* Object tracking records
Start of Block
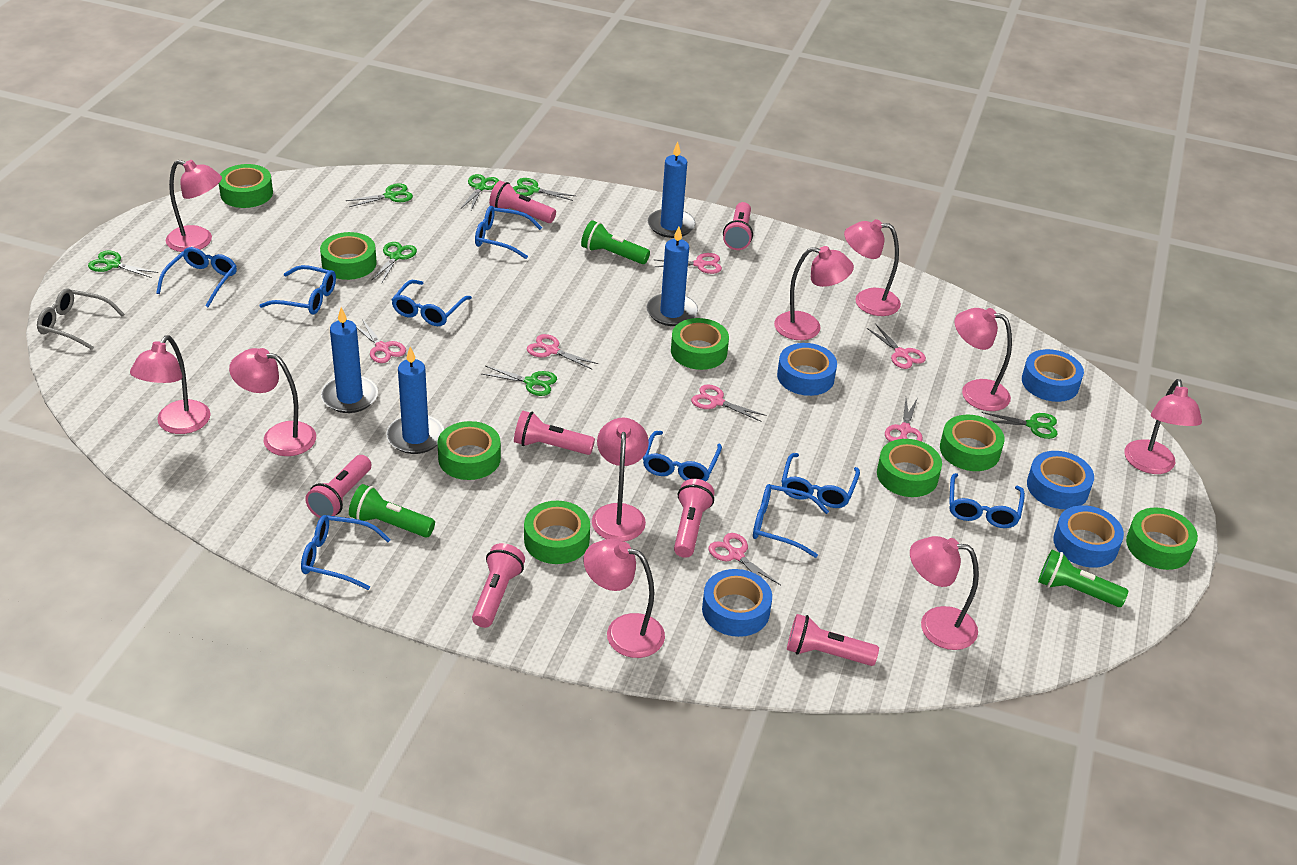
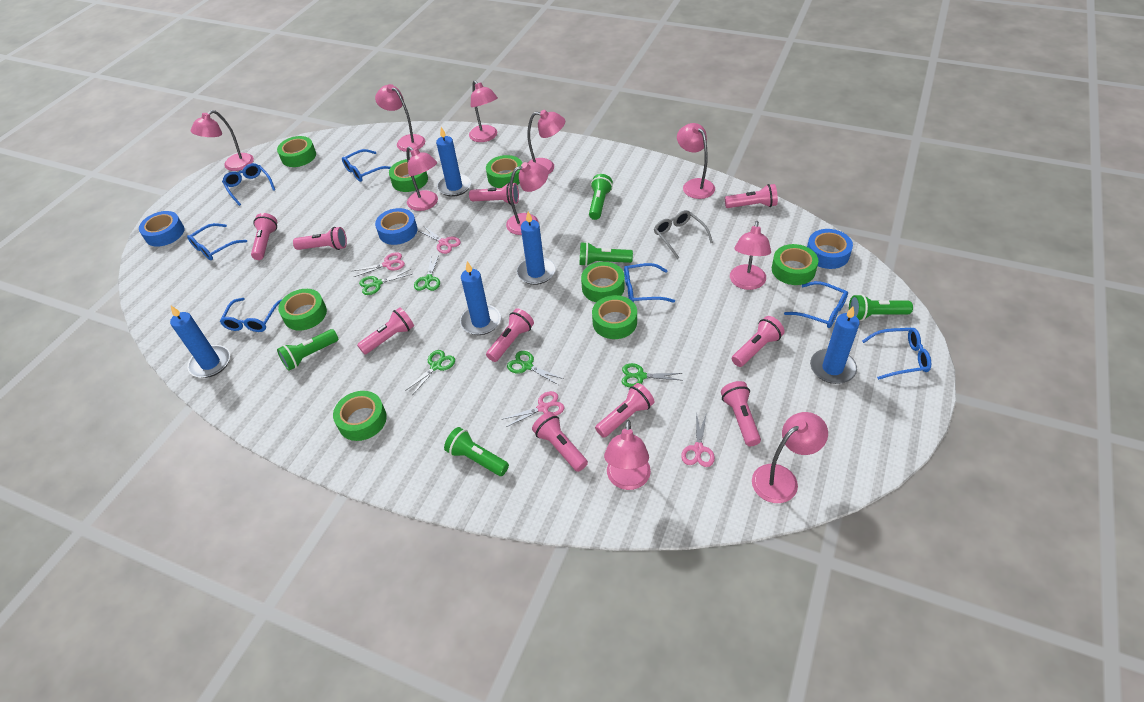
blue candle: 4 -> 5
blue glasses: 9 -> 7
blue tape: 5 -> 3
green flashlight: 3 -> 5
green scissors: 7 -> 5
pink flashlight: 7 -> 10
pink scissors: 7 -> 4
End of Block
* Work request
Count every line of the entries that holds the string "green". Please answer with the count alone.

* Solution to the exercise
2